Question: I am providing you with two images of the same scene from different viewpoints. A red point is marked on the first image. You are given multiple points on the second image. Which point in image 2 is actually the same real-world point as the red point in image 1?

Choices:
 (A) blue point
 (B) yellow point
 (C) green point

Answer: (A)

· · ·

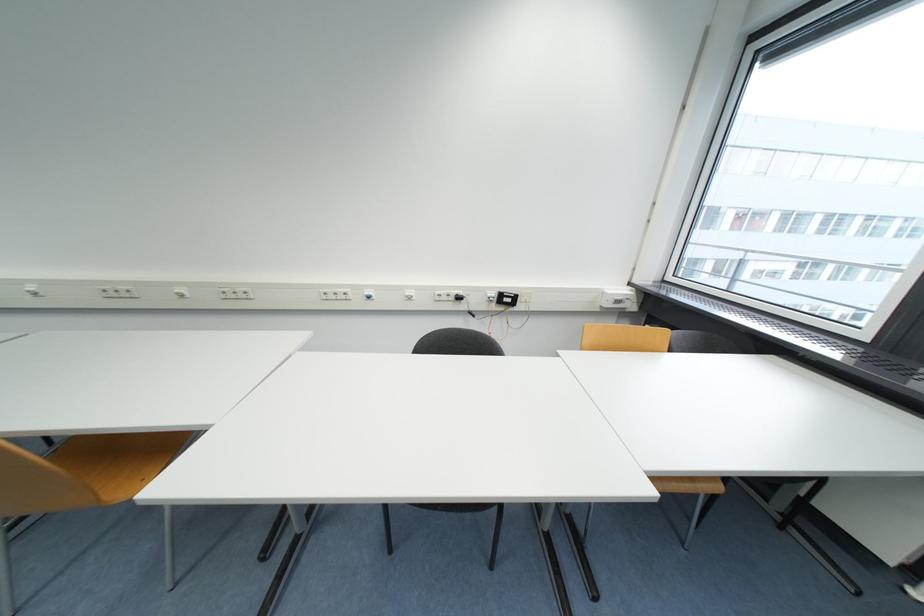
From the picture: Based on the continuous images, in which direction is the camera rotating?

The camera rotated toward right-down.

· · ·

_EXERCISE DIRECTIONS_
Could you rewrite the items from the line holding "Question: I am" through the line holding "(C) green point", both included, with "red point" changed to "orange point" and everything else left as is?

_SOLUTION FOR THIS PROBLEM_
Question: I am providing you with two images of the same scene from different viewpoints. A orange point is marked on the first image. You are given multiple points on the second image. Which point in image 2 is actually the same real-world point as the orange point in image 1?

Choices:
 (A) blue point
 (B) yellow point
 (C) green point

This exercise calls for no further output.